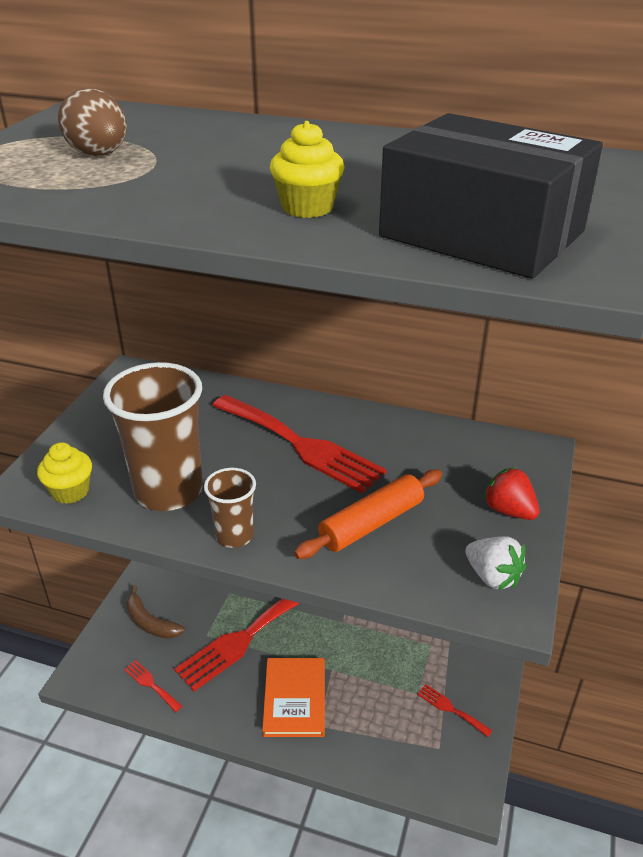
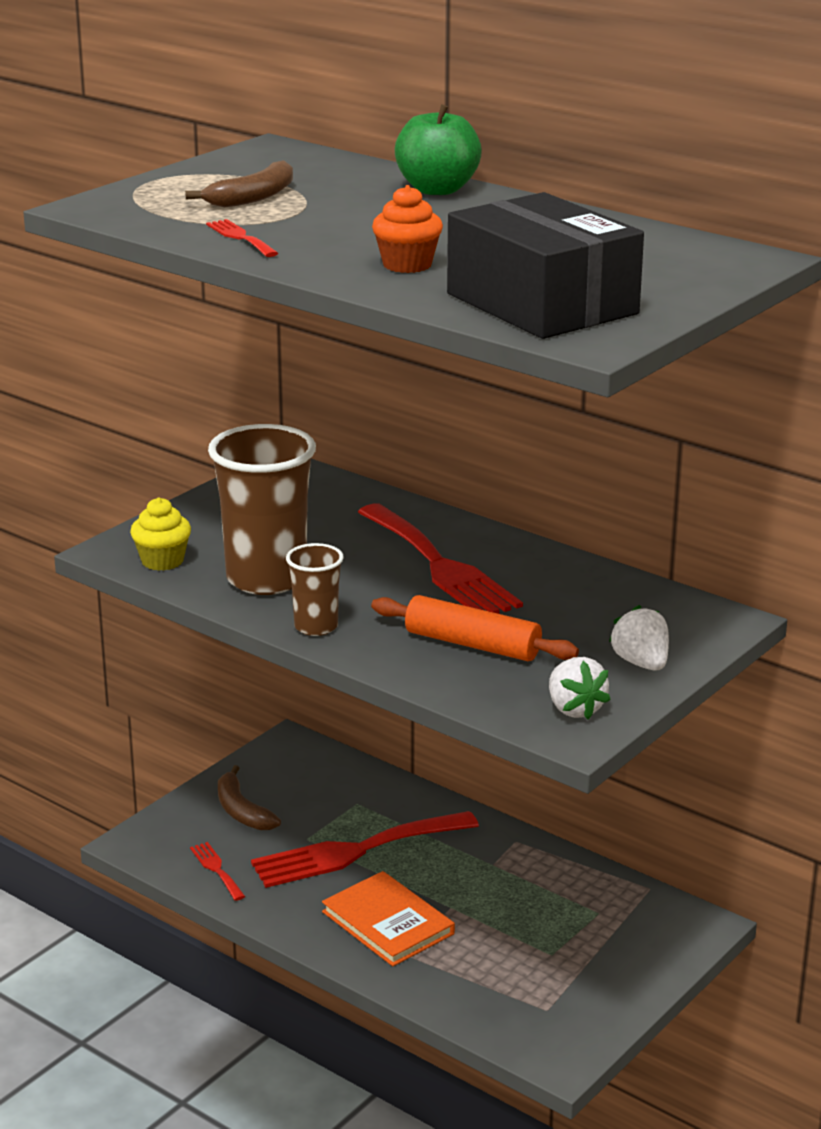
camera: 20 degrees right, 10 degrees down
brown egg [58,88,127,156] -> brown banana [185,160,293,207]
orange book [262,658,325,737] -> orange book turned 60 degrees counterclockwise [322,871,455,966]
yellow cupcake [270,121,345,218] -> orange cupcake [372,185,443,273]
orange rolling pin [294,469,442,559] -> orange rolling pin turned 45 degrees clockwise [371,595,579,661]
red fork [417,684,492,737] -> red fork moved to [206,219,278,257]
red strawberry [483,467,540,520] -> white strawberry [609,605,669,671]
none -> green apple [395,104,482,195]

════════

Problem statement:
From the line containing "orange book [262,658,325,737]" through the final line of the listing above, retype every line exactly; leave out everything else.

Output of the task:
orange book [262,658,325,737] -> orange book turned 60 degrees counterclockwise [322,871,455,966]
yellow cupcake [270,121,345,218] -> orange cupcake [372,185,443,273]
orange rolling pin [294,469,442,559] -> orange rolling pin turned 45 degrees clockwise [371,595,579,661]
red fork [417,684,492,737] -> red fork moved to [206,219,278,257]
red strawberry [483,467,540,520] -> white strawberry [609,605,669,671]
none -> green apple [395,104,482,195]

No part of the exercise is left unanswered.